* **Data to examine**:
+-------+

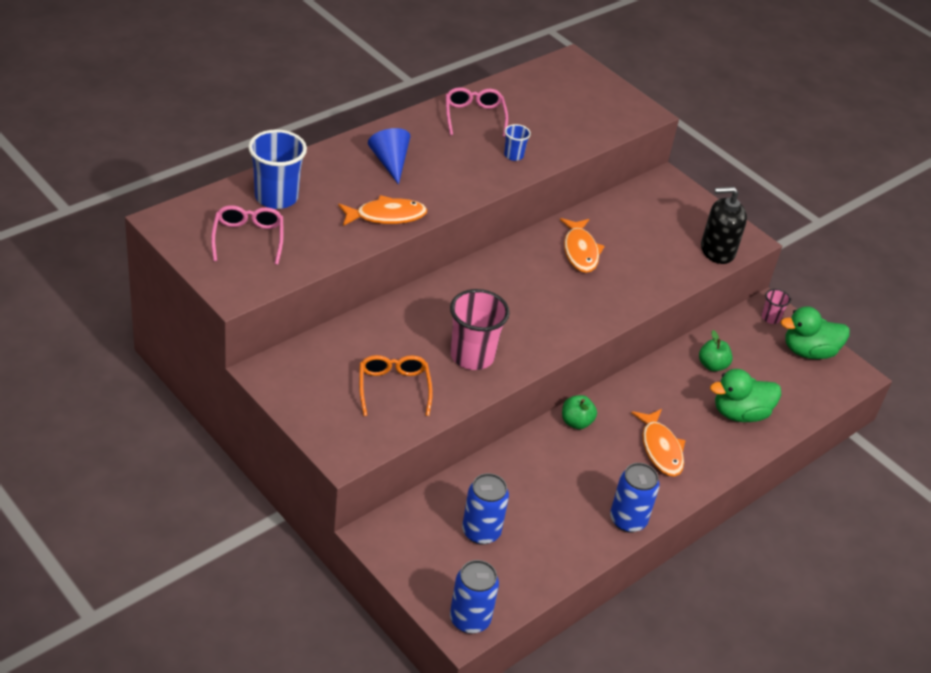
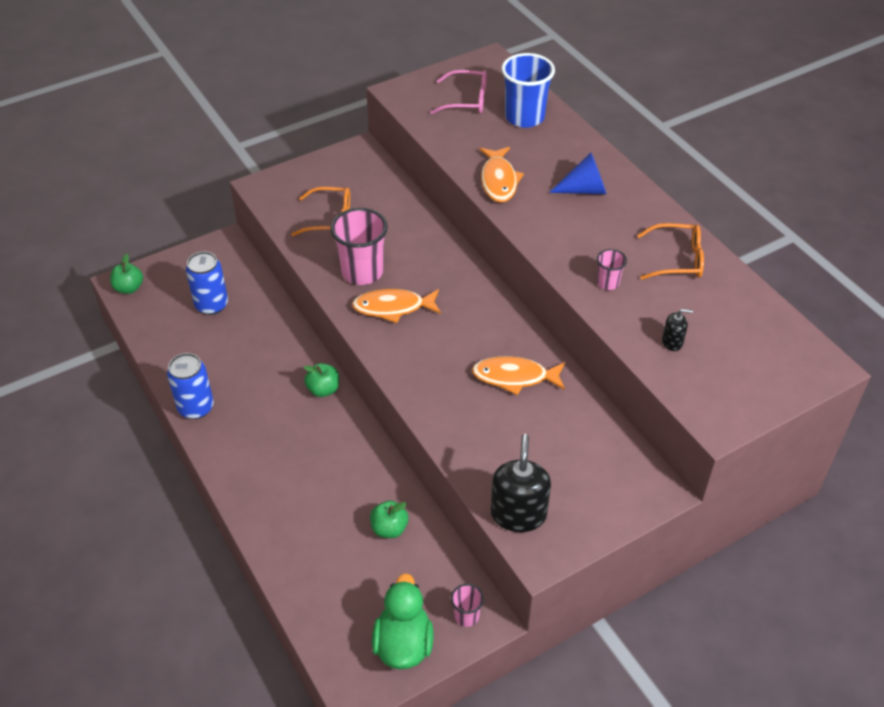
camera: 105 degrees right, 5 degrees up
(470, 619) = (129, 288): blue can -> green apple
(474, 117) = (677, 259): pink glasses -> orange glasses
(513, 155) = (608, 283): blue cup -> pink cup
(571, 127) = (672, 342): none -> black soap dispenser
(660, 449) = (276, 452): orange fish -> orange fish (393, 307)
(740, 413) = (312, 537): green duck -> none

+-------+

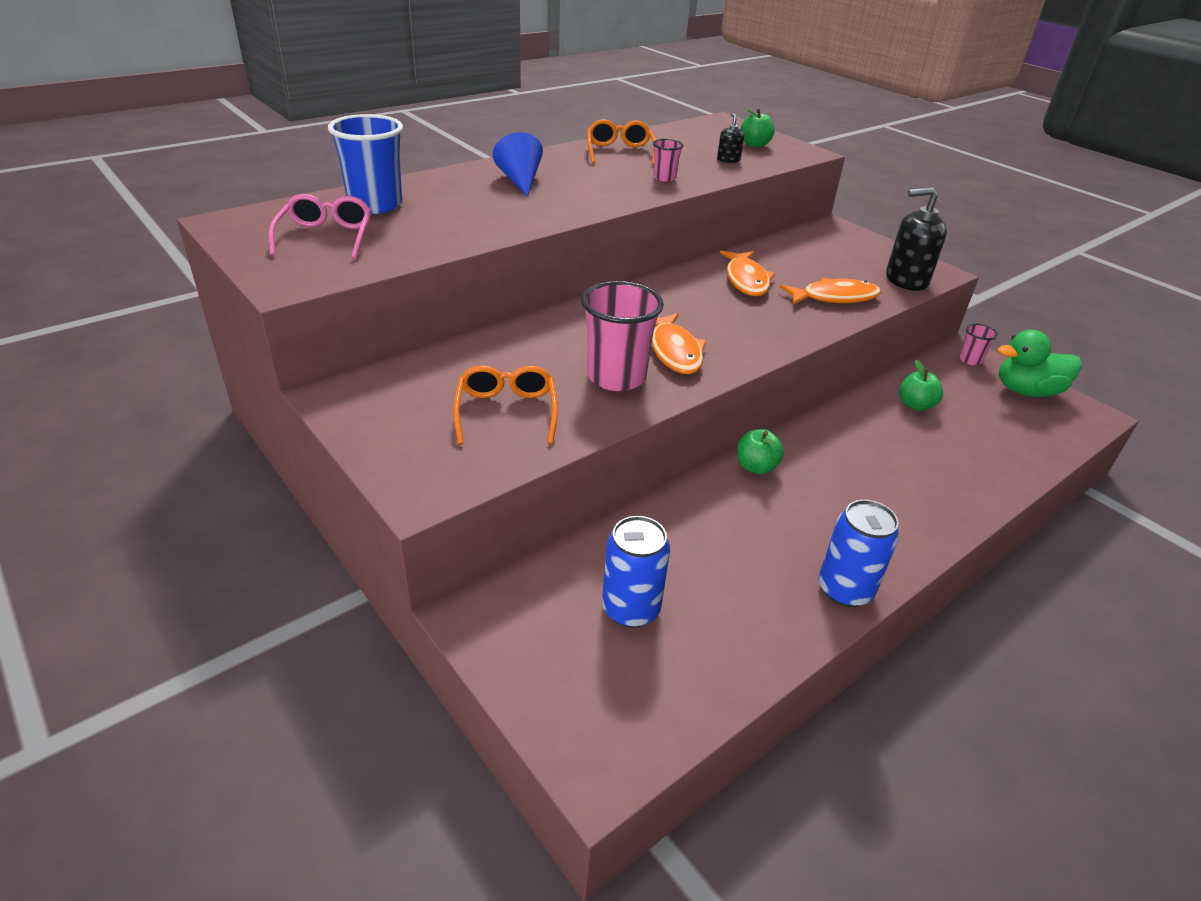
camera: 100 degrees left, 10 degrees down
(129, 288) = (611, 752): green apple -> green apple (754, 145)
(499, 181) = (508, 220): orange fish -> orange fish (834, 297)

+-------+

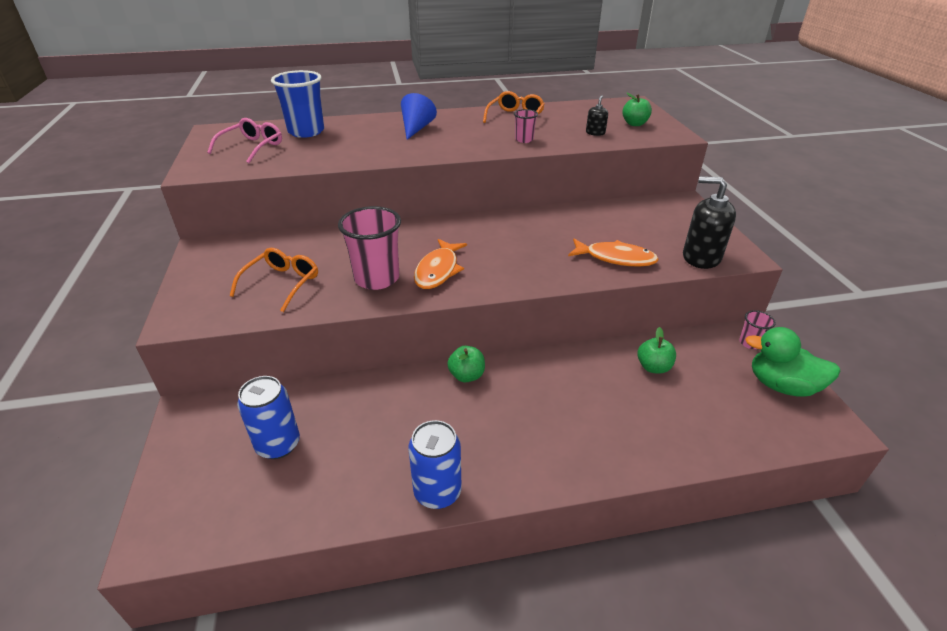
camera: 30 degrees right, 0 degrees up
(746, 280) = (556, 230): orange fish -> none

+-------+

* **Your instructions**: Please copy the lines above from the line with "(571, 127) = (672, 342): none" up to and including the line with "(740, 413) = (312, 537): green duck -> none", exactly as written and with nothing else.

* **Exercise response**:
(571, 127) = (672, 342): none -> black soap dispenser
(660, 449) = (276, 452): orange fish -> orange fish (393, 307)
(740, 413) = (312, 537): green duck -> none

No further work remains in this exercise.